Entries taken from a collection:
========================

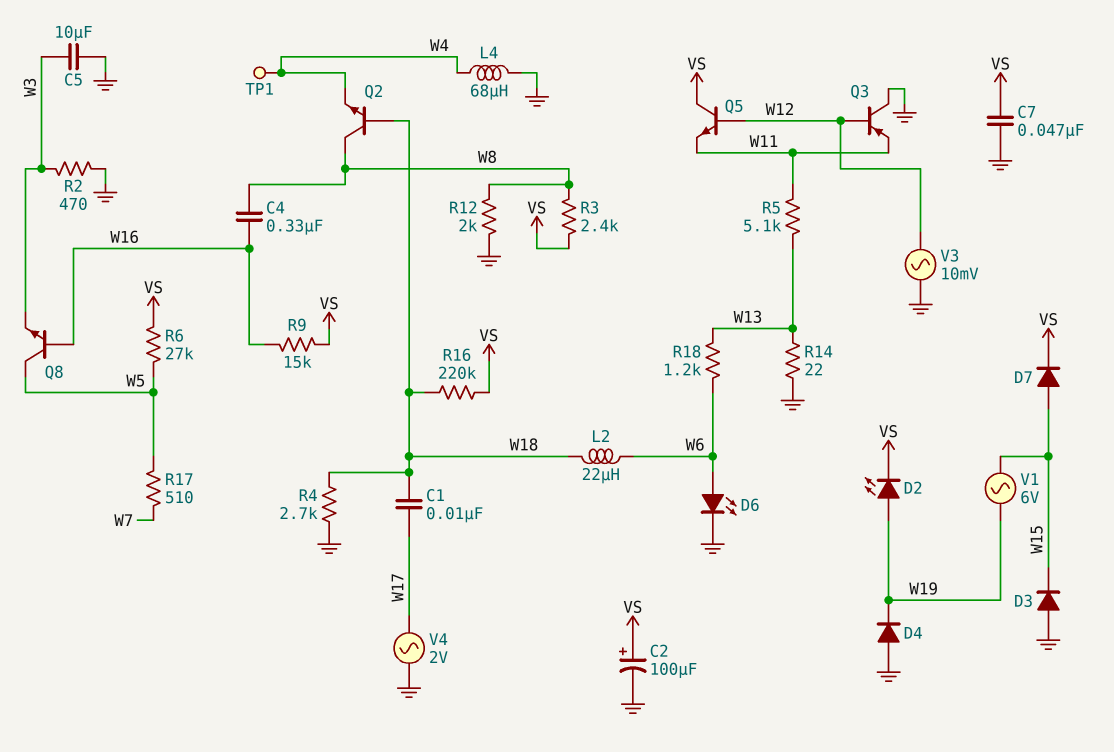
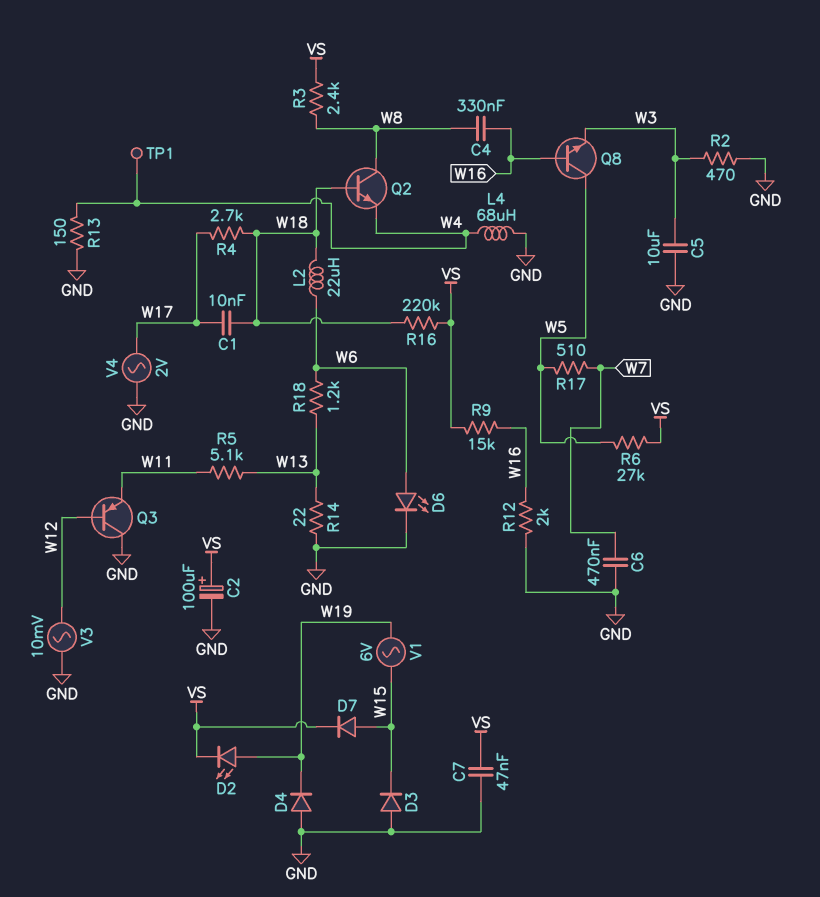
C6: none -> 470nF (GND, W7)
Q5: NPN (B W12, C VS, E W11) -> none
R4: 2.7k (GND, W18) -> 2.7k (W17, W18)
R12: 2k (GND, W8) -> 2k (GND, W16)
R13: none -> 150 (GND, W4)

========================

Goal of the exercise: Within the data above, pick out all lines holding the word "none".

Task output:
C6: none -> 470nF (GND, W7)
Q5: NPN (B W12, C VS, E W11) -> none
R13: none -> 150 (GND, W4)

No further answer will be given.